The task: Check every line of the entries below for "PIXELS", and copy the lines that have it.

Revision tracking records
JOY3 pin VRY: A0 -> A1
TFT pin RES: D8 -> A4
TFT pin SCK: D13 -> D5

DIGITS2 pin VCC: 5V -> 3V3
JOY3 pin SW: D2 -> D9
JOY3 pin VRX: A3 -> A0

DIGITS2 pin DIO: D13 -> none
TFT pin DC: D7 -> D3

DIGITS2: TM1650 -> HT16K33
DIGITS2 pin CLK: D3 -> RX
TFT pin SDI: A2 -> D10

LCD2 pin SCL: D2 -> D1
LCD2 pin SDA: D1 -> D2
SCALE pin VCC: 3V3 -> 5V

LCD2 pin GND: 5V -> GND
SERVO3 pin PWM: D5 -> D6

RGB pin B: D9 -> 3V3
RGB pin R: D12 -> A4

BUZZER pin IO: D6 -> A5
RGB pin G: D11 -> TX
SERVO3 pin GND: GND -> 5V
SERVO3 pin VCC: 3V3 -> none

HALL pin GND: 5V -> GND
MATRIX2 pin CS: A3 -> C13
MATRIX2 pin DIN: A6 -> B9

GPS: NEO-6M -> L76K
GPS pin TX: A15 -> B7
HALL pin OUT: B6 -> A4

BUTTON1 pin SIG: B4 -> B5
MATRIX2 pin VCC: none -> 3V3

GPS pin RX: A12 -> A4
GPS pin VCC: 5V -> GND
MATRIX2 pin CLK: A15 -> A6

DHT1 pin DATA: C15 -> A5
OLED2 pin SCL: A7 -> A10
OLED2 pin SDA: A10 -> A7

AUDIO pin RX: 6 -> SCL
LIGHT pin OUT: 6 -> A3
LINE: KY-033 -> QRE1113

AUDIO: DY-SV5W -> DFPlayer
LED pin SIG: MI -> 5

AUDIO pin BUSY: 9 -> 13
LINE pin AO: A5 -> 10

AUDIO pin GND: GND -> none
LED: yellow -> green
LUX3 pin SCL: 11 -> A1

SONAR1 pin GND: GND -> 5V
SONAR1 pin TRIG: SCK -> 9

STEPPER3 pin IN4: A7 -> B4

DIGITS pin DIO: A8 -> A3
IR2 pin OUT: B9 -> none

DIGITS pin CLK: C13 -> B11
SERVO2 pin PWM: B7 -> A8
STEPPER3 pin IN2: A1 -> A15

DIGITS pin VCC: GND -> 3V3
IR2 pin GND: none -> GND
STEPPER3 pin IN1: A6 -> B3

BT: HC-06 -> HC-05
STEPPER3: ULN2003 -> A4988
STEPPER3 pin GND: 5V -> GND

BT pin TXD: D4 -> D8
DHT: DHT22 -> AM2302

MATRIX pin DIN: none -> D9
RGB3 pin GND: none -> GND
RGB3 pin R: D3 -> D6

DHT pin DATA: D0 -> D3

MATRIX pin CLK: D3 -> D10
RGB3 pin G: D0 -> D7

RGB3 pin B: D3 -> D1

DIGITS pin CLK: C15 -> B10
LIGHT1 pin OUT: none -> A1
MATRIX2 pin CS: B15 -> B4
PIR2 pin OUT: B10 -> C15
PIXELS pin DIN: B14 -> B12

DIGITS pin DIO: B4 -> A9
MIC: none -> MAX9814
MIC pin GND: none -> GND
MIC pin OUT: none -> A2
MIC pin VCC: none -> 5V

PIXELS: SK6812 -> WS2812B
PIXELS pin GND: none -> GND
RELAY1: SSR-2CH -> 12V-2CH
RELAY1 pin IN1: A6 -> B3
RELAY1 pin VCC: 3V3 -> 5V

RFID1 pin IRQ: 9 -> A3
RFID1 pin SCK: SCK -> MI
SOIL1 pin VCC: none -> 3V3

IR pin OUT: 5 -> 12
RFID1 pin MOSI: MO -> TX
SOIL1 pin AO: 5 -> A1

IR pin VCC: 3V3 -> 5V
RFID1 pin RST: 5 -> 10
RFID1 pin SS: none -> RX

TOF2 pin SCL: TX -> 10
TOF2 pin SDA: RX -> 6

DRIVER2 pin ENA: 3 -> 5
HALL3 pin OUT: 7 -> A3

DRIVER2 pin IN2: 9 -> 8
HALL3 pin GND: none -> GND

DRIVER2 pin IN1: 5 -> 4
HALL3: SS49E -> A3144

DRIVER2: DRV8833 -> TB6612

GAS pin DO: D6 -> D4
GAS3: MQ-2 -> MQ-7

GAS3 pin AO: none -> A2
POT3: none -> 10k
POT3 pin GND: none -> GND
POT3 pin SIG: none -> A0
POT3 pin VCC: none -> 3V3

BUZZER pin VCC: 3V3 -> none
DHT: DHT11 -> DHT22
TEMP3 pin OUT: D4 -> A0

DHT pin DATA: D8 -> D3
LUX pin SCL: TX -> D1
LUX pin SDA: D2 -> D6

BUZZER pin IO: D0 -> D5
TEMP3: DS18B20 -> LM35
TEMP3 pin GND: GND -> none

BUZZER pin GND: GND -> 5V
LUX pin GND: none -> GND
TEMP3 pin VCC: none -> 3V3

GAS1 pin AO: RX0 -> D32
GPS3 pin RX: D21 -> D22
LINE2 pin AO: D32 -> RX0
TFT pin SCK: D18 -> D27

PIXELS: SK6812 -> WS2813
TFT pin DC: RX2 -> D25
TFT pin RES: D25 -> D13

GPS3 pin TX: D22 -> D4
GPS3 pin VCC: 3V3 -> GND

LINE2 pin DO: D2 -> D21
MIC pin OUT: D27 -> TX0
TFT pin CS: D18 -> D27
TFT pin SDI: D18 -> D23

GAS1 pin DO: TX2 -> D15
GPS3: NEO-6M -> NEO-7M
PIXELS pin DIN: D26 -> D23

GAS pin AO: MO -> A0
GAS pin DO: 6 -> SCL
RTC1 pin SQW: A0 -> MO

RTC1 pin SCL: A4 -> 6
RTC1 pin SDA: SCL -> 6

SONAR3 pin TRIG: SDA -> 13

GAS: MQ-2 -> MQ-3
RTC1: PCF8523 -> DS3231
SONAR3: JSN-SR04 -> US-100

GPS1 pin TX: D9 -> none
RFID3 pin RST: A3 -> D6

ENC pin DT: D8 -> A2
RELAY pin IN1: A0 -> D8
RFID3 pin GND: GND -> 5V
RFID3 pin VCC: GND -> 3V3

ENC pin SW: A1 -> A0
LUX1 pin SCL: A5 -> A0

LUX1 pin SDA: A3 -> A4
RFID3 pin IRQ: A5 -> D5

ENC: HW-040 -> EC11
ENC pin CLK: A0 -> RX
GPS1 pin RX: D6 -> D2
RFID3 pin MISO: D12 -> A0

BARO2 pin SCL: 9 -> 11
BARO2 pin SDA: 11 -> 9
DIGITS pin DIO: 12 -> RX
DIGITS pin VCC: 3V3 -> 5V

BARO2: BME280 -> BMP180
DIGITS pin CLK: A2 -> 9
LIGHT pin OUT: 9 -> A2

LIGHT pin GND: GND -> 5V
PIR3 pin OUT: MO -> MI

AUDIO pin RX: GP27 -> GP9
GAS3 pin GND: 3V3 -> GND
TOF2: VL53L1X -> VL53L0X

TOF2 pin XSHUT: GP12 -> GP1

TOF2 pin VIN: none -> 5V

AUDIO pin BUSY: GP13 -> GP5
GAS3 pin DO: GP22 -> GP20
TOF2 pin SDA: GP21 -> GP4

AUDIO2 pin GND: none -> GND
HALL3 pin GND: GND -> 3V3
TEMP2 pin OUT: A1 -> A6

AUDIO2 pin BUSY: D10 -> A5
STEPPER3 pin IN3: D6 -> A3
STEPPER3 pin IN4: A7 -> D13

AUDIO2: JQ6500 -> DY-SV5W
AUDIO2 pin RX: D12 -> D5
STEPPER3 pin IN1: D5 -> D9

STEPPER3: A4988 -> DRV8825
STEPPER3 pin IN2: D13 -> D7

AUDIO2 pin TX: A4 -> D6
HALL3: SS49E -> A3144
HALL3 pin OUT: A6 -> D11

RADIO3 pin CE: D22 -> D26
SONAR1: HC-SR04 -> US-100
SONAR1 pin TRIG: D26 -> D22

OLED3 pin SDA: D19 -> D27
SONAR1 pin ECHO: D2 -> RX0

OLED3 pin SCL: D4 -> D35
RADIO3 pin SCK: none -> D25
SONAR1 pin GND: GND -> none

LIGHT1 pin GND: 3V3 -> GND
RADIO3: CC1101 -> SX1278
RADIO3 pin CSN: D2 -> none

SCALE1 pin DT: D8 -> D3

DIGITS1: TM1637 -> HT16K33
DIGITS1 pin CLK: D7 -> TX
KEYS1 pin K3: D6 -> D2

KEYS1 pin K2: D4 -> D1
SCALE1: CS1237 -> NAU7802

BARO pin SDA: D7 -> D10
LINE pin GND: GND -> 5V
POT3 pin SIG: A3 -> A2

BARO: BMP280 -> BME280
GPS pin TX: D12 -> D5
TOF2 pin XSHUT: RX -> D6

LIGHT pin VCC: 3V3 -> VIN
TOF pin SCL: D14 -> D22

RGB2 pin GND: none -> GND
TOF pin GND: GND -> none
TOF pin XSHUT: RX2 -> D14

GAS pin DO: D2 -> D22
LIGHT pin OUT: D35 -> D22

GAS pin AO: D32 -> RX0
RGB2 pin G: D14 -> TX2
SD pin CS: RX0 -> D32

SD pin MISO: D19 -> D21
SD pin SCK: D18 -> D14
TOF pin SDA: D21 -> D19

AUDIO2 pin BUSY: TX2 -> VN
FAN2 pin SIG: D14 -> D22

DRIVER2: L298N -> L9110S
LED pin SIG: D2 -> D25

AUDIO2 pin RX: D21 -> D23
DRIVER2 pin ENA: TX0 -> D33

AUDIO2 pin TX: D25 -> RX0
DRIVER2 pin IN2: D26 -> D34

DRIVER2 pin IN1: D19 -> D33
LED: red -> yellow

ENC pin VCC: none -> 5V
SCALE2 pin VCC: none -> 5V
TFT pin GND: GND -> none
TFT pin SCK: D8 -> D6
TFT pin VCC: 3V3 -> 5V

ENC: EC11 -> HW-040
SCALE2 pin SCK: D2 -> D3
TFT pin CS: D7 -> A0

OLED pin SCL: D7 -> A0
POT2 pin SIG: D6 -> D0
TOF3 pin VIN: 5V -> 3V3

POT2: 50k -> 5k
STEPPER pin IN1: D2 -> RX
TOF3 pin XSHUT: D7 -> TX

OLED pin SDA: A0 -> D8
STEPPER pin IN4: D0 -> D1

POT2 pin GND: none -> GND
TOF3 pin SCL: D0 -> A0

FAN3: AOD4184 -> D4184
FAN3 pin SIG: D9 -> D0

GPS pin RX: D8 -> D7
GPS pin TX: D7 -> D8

Answer to this problem:
PIXELS pin DIN: B14 -> B12
PIXELS: SK6812 -> WS2812B
PIXELS pin GND: none -> GND
PIXELS: SK6812 -> WS2813
PIXELS pin DIN: D26 -> D23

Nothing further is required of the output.